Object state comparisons
········

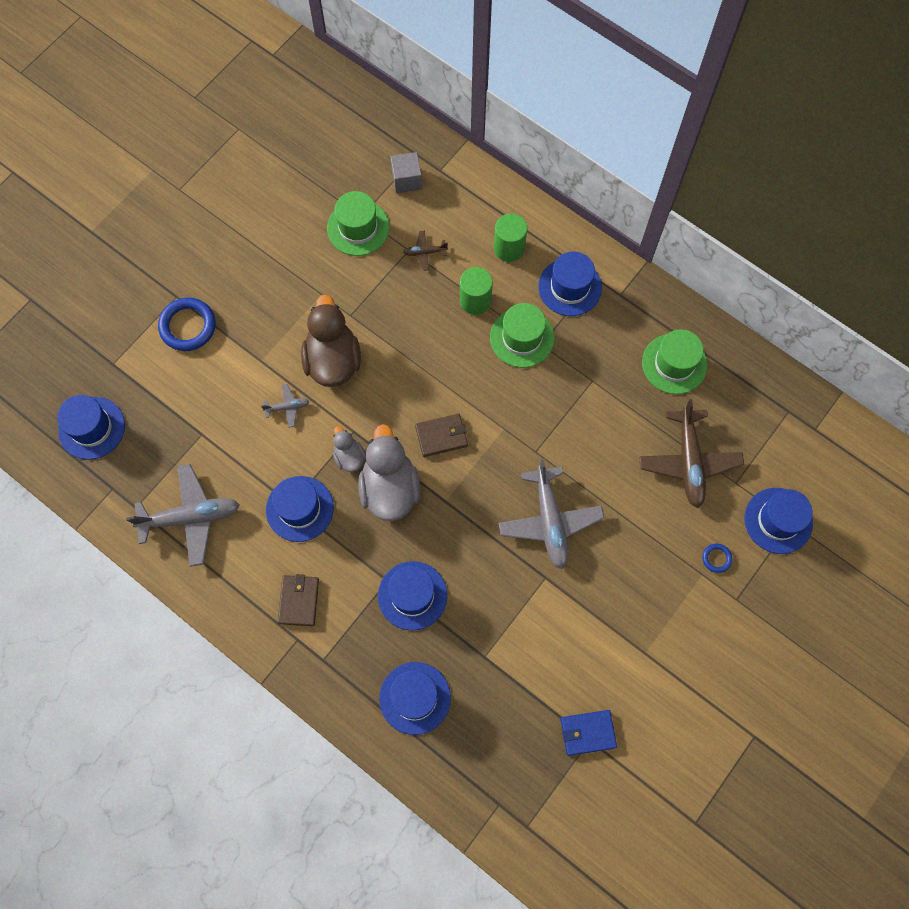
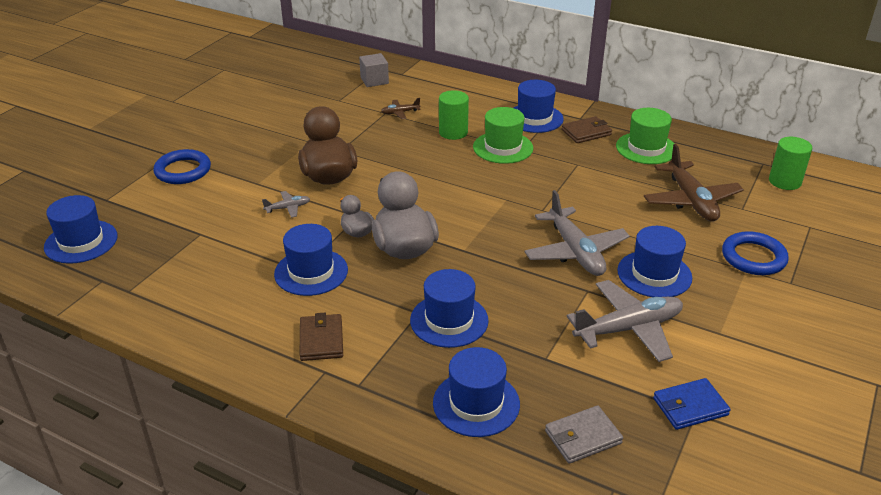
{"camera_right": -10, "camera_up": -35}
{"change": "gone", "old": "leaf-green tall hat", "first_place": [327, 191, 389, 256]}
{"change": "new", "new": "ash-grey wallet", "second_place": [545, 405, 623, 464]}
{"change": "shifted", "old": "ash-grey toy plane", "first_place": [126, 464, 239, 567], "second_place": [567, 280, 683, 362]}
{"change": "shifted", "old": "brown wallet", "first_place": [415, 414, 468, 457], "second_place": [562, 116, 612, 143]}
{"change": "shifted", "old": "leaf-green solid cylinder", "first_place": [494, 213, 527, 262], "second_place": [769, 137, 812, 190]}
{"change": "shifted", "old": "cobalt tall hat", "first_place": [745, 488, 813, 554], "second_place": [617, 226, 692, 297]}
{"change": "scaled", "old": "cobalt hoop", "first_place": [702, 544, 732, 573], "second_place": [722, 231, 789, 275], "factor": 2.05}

········

Each line above should be output exactly, apart from the pictures.

{"camera_right": -10, "camera_up": -35}
{"change": "gone", "old": "leaf-green tall hat", "first_place": [327, 191, 389, 256]}
{"change": "new", "new": "ash-grey wallet", "second_place": [545, 405, 623, 464]}
{"change": "shifted", "old": "ash-grey toy plane", "first_place": [126, 464, 239, 567], "second_place": [567, 280, 683, 362]}
{"change": "shifted", "old": "brown wallet", "first_place": [415, 414, 468, 457], "second_place": [562, 116, 612, 143]}
{"change": "shifted", "old": "leaf-green solid cylinder", "first_place": [494, 213, 527, 262], "second_place": [769, 137, 812, 190]}
{"change": "shifted", "old": "cobalt tall hat", "first_place": [745, 488, 813, 554], "second_place": [617, 226, 692, 297]}
{"change": "scaled", "old": "cobalt hoop", "first_place": [702, 544, 732, 573], "second_place": [722, 231, 789, 275], "factor": 2.05}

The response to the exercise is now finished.